━━━ PROVIDED DATA
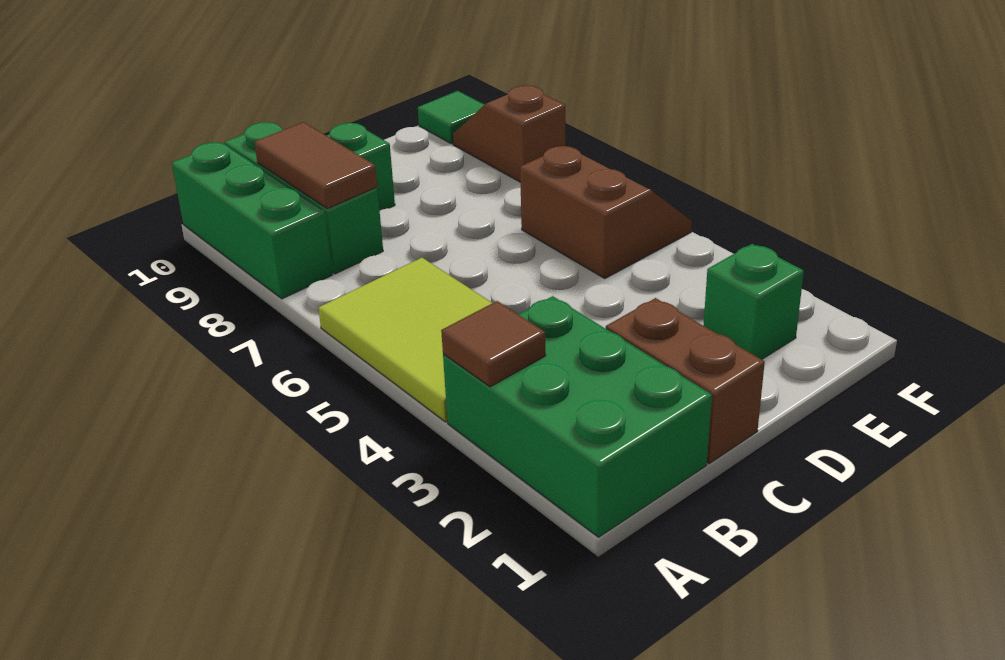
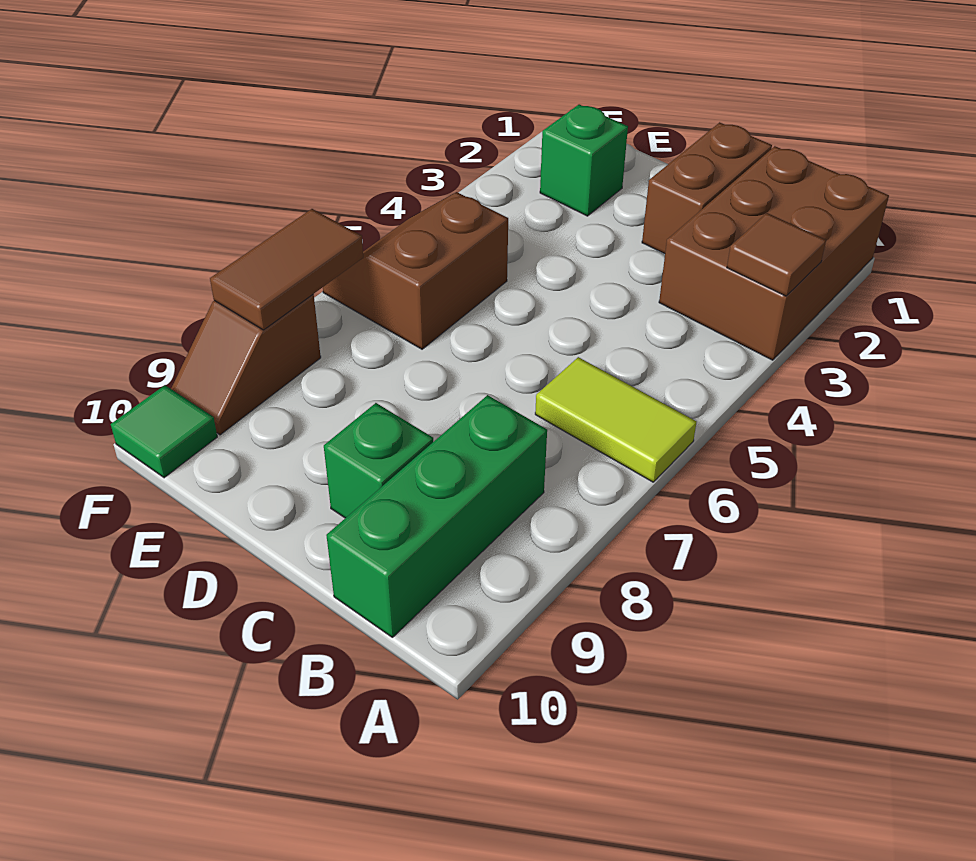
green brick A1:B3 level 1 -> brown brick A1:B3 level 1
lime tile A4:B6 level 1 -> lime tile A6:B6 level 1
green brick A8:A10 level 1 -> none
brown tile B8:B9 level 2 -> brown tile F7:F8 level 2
━━━━━━
**PROBLEM DETAILS**
Your answer should be a single number: how many lines of the material contain "tile".

**WRITTEN SOLUTION**
2